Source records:

[Start of Attachment]

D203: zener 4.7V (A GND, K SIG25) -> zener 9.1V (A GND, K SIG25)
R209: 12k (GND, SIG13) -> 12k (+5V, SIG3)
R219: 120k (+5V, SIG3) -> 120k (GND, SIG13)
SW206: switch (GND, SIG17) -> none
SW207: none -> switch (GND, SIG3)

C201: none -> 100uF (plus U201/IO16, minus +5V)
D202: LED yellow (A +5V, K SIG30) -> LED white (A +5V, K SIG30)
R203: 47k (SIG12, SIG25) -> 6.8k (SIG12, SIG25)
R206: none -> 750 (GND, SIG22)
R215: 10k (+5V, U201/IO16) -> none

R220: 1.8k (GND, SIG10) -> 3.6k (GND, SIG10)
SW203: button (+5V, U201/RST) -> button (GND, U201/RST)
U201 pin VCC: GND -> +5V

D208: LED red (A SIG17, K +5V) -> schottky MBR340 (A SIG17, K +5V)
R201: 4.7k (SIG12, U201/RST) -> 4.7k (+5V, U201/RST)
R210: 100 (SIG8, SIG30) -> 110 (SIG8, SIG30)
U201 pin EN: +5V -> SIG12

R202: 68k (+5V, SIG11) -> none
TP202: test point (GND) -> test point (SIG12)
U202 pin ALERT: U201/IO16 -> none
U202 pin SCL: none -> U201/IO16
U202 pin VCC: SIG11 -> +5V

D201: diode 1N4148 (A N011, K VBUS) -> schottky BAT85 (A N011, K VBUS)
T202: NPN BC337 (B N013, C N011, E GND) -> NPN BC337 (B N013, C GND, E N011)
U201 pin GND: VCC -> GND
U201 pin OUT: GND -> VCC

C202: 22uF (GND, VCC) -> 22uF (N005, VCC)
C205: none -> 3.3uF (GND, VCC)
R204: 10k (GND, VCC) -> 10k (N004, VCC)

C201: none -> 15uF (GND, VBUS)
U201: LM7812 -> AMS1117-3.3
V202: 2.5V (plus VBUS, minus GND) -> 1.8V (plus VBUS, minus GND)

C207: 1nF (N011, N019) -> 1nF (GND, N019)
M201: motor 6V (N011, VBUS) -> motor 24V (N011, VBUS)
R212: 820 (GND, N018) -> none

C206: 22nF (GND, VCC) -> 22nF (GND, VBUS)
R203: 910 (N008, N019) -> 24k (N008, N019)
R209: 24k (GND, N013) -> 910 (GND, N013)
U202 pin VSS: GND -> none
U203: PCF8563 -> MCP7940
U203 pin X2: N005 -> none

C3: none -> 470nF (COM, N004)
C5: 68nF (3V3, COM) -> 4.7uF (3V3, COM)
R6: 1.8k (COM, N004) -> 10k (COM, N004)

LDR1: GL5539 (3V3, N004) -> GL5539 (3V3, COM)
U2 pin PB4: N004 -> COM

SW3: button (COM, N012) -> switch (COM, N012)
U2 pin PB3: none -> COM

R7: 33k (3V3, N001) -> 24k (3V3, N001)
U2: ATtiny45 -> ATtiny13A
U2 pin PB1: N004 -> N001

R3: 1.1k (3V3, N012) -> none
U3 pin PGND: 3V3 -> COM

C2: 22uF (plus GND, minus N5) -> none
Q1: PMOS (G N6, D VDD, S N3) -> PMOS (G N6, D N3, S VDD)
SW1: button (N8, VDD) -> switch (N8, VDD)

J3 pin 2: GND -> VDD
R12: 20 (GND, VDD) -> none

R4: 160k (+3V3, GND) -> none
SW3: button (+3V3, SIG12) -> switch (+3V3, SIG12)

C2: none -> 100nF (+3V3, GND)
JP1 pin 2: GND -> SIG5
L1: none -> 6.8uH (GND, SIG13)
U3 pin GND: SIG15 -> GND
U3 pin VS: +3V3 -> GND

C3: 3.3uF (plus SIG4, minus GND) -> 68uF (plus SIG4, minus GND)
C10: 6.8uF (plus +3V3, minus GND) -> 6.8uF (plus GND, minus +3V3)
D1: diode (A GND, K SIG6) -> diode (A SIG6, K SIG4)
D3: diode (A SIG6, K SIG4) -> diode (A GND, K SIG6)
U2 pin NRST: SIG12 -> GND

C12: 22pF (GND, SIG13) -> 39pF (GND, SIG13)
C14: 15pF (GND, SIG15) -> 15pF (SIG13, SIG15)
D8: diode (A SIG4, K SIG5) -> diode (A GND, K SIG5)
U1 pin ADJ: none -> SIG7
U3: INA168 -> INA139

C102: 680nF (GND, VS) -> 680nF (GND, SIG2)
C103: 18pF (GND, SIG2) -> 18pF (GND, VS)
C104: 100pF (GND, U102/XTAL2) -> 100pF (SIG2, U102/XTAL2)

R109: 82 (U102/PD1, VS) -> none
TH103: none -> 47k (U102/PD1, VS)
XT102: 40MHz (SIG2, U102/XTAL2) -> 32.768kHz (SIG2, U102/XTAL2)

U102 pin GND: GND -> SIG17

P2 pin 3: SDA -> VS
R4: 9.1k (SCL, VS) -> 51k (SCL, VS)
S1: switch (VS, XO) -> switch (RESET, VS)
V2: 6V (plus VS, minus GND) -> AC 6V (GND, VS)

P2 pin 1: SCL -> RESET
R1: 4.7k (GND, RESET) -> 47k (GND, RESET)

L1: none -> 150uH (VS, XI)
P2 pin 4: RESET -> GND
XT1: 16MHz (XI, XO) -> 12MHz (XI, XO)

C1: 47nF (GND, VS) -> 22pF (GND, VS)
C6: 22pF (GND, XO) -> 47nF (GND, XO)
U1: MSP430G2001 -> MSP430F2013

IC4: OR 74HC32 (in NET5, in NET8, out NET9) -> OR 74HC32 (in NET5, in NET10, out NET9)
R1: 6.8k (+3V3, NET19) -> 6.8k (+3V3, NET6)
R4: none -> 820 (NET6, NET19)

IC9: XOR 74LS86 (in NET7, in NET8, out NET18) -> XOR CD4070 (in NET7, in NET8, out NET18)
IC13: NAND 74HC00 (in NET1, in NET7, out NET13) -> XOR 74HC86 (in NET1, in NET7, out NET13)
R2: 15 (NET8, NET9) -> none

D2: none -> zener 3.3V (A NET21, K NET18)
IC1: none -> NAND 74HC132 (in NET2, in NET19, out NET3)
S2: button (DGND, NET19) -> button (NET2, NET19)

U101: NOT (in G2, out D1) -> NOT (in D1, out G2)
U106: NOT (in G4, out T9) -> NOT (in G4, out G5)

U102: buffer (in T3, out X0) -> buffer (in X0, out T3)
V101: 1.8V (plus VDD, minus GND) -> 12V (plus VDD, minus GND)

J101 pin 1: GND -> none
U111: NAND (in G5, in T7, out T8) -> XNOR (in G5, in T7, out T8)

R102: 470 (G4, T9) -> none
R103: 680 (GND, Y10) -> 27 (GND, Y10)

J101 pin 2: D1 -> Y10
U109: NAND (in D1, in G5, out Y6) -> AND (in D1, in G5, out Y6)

[End of Attachment]

- _Problem description_: Every line above with the word "RESET" belongs in the answer, copied as written.

- _Solved problem_:
S1: switch (VS, XO) -> switch (RESET, VS)
P2 pin 1: SCL -> RESET
R1: 4.7k (GND, RESET) -> 47k (GND, RESET)
P2 pin 4: RESET -> GND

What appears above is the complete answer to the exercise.